• Task inputs:
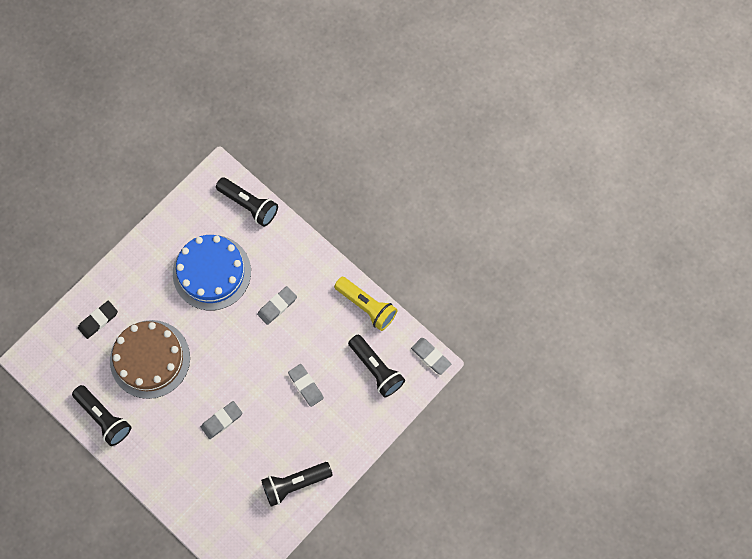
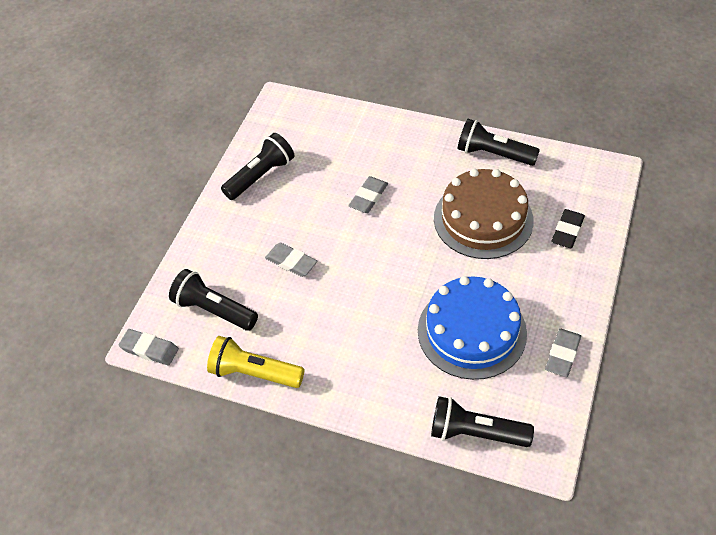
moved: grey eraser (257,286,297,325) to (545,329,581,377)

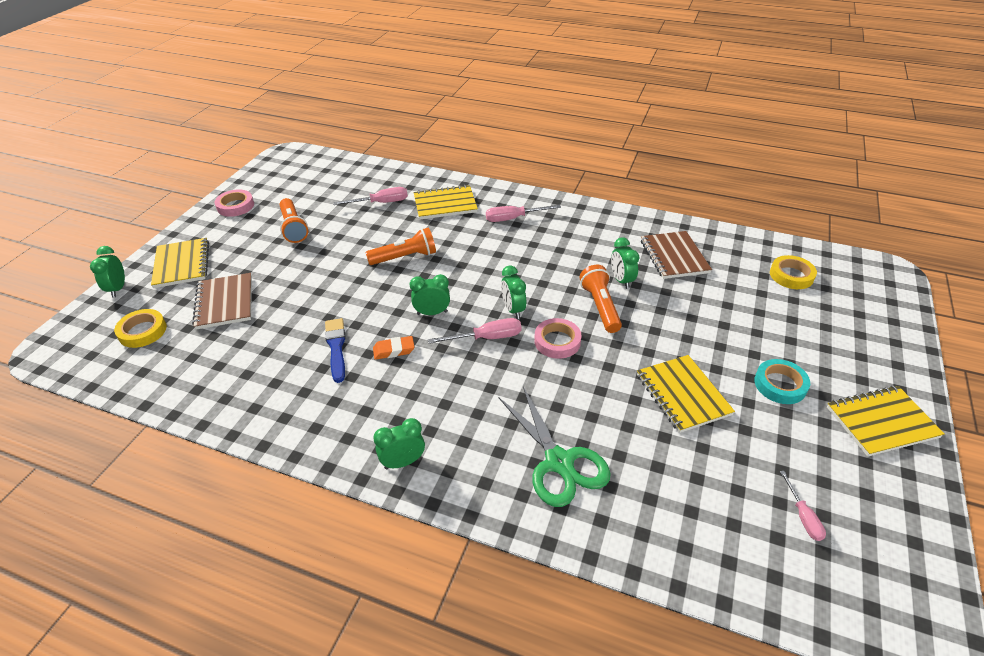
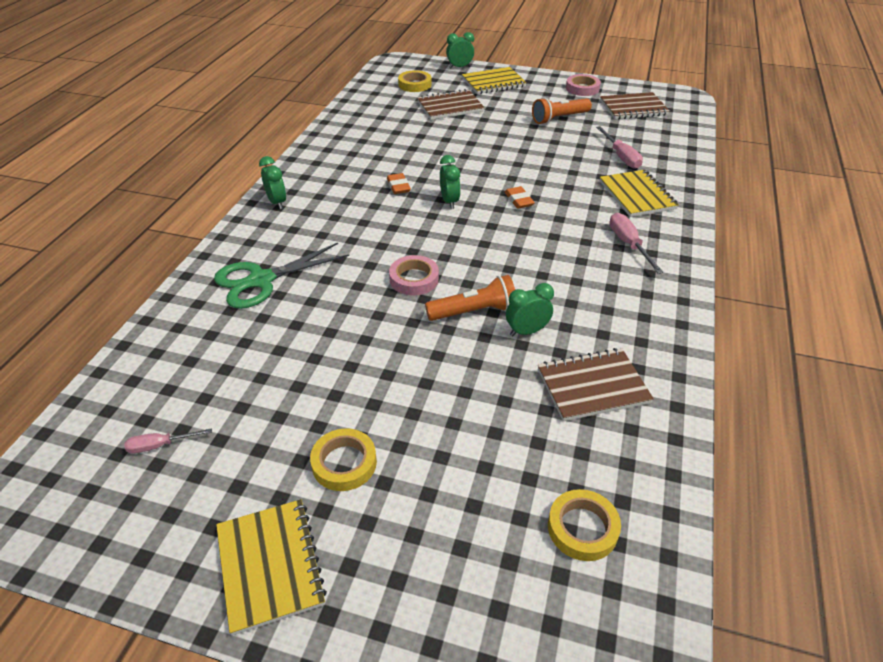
removed: blue brush (325,318,346,383); orange flashlight (365,227,436,265); pink screwdriver (428,318,522,344); green clock (501,266,526,319); yellow notebook (637,355,735,433)
added: orange eraser (505,186,535,209); brown notebook (600,92,670,120)
recoloured: turquoise tape (754,359,810,404) to yellow tape (310,428,377,491)

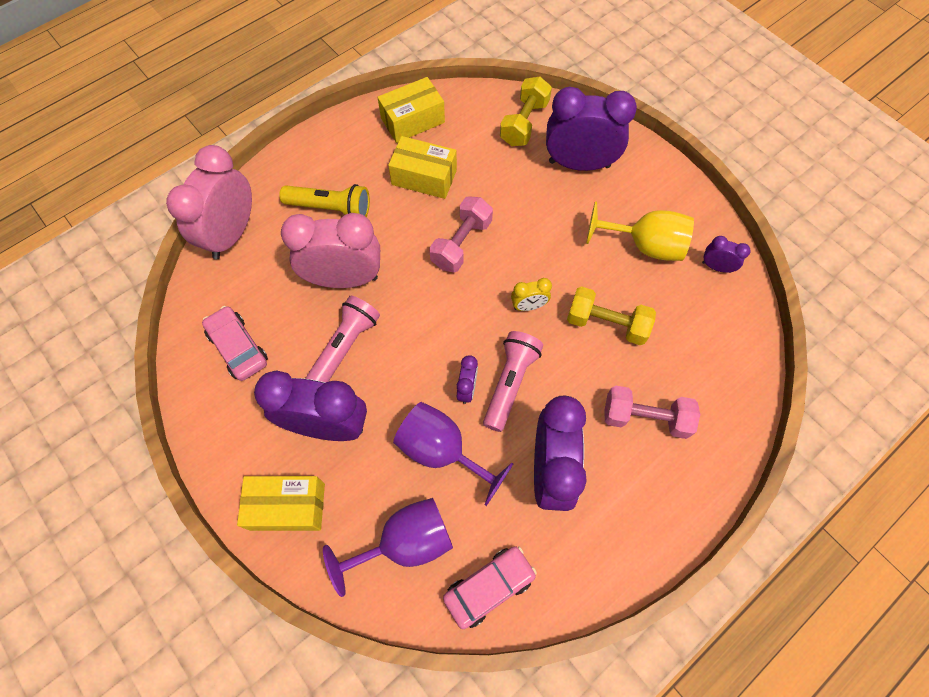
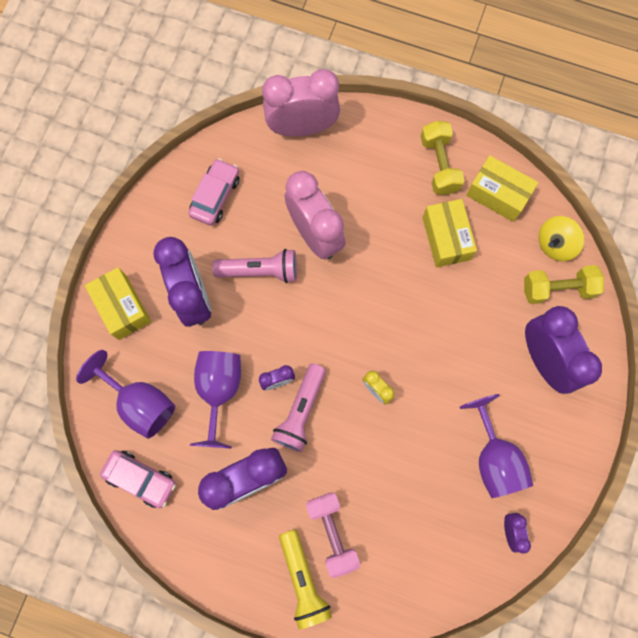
removed: pink dumbbell (429,196,493,272)
added: yellow spinning top (539,216,584,261)
moved: yellow flashlight (279,184,370,217) to (279,529,332,630); yellow dumbbell (567,286,656,345) to (420,121,465,195)
recoloured: yellow goblet (586,202,694,261) to purple goblet (460,394,533,498)
turned: pink flashlight (483,331,543,432) = (271,363,326,452) 120 degrees clockwise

• Task prompt: Give back all the data exactly, minus pictures.

• Answer:
moved: grey eraser (257,286,297,325) to (545,329,581,377)

removed: blue brush (325,318,346,383); orange flashlight (365,227,436,265); pink screwdriver (428,318,522,344); green clock (501,266,526,319); yellow notebook (637,355,735,433)
added: orange eraser (505,186,535,209); brown notebook (600,92,670,120)
recoloured: turquoise tape (754,359,810,404) to yellow tape (310,428,377,491)

removed: pink dumbbell (429,196,493,272)
added: yellow spinning top (539,216,584,261)
moved: yellow flashlight (279,184,370,217) to (279,529,332,630); yellow dumbbell (567,286,656,345) to (420,121,465,195)
recoloured: yellow goblet (586,202,694,261) to purple goblet (460,394,533,498)
turned: pink flashlight (483,331,543,432) = (271,363,326,452) 120 degrees clockwise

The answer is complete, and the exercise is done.